TASK REQUIREMENTS: Nothing but a number should be returned: the count of lines in the records that contain "yellow".

** Opening RECORD EXCERPTS block **

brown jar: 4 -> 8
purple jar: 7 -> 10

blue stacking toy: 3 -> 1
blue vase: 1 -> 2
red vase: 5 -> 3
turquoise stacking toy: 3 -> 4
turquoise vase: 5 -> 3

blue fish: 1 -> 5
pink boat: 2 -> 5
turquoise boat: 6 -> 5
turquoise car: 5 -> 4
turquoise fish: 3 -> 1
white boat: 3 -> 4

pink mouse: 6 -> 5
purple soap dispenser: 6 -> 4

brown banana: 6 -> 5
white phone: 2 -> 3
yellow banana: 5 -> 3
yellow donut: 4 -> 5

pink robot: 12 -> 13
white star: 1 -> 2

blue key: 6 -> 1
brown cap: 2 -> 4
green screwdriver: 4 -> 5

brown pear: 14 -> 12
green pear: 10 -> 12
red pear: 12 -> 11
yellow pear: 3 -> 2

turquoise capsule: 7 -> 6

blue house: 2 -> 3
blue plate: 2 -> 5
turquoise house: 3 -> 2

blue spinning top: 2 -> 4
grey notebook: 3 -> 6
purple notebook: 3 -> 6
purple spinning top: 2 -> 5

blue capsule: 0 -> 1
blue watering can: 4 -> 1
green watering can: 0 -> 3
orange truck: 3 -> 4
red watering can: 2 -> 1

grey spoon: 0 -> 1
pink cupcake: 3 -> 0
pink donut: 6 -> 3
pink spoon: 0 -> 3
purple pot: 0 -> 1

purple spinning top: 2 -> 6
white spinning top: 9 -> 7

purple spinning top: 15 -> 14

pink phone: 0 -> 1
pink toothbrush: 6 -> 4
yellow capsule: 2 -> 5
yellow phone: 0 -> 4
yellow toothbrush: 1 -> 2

** Closing RECORD EXCERPTS block **

PROBLEM SOLUTION: 6